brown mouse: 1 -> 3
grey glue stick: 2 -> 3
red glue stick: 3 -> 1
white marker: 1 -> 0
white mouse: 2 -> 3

* * * * *

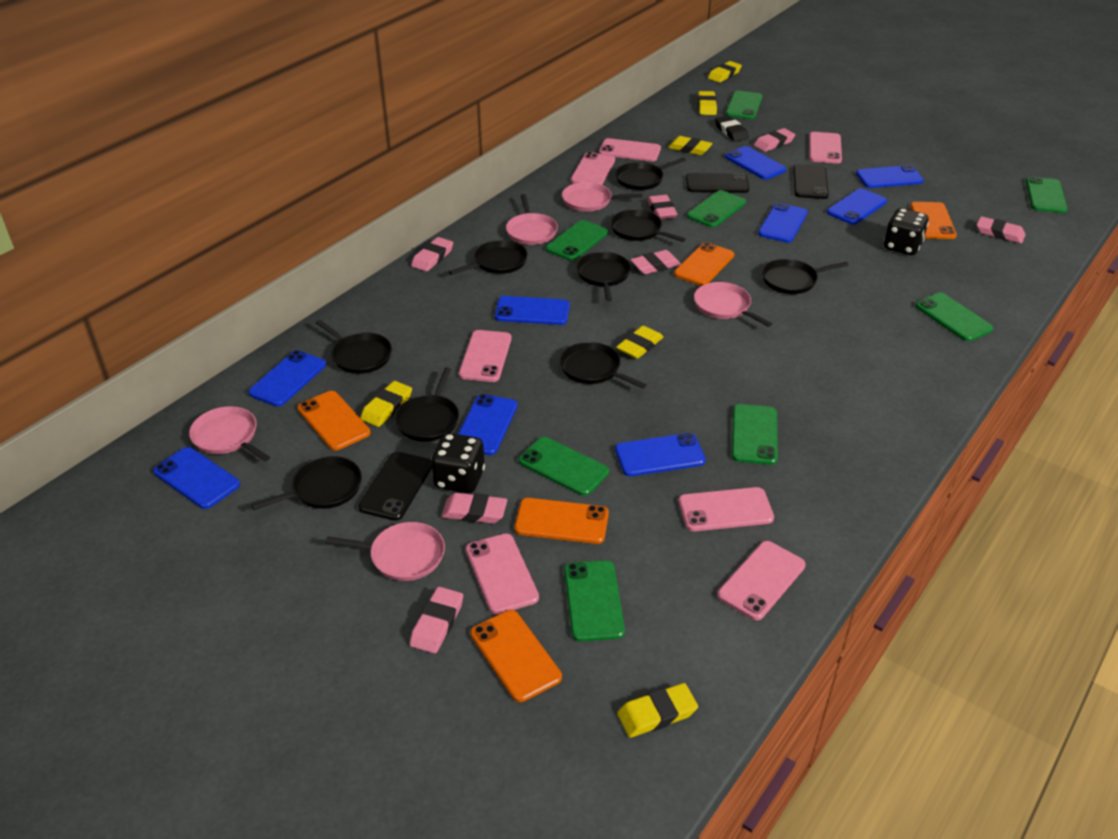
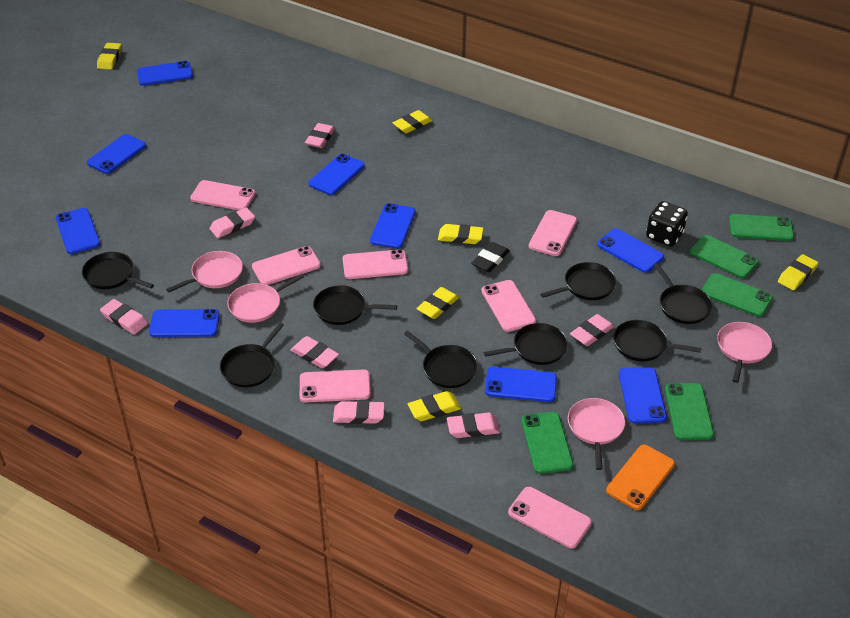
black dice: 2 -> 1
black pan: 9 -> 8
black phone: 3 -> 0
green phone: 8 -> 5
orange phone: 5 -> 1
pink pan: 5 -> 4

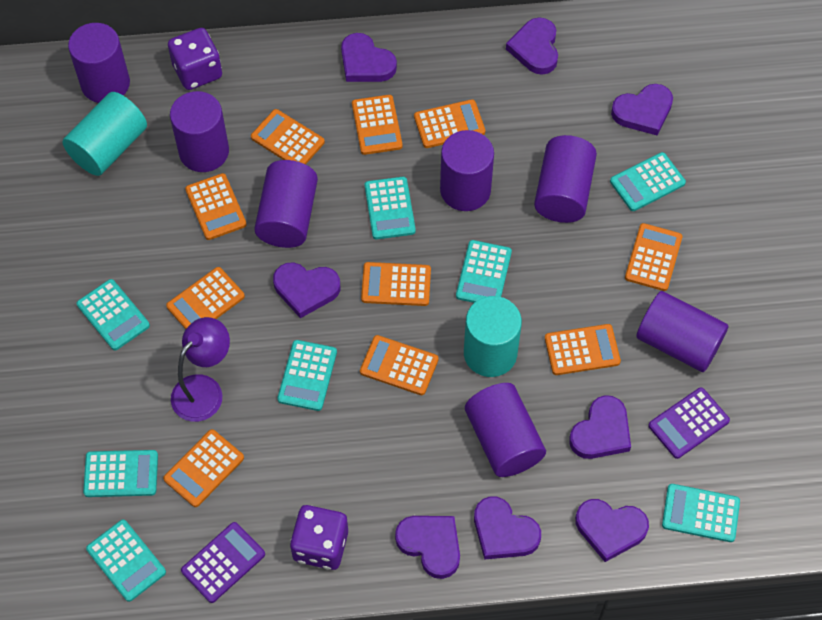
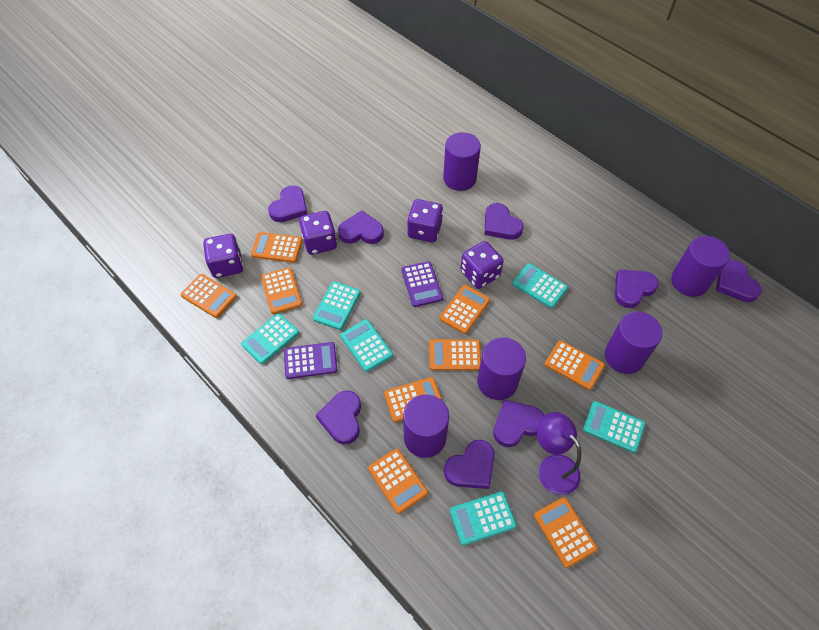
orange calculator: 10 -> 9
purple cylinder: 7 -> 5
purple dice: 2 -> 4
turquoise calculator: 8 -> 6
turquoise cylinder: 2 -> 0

* * * * *

■ Exercise ■
The lines above that hold "cylinder" are the result; show every one of them.

■ Solution to the problem ■
purple cylinder: 7 -> 5
turquoise cylinder: 2 -> 0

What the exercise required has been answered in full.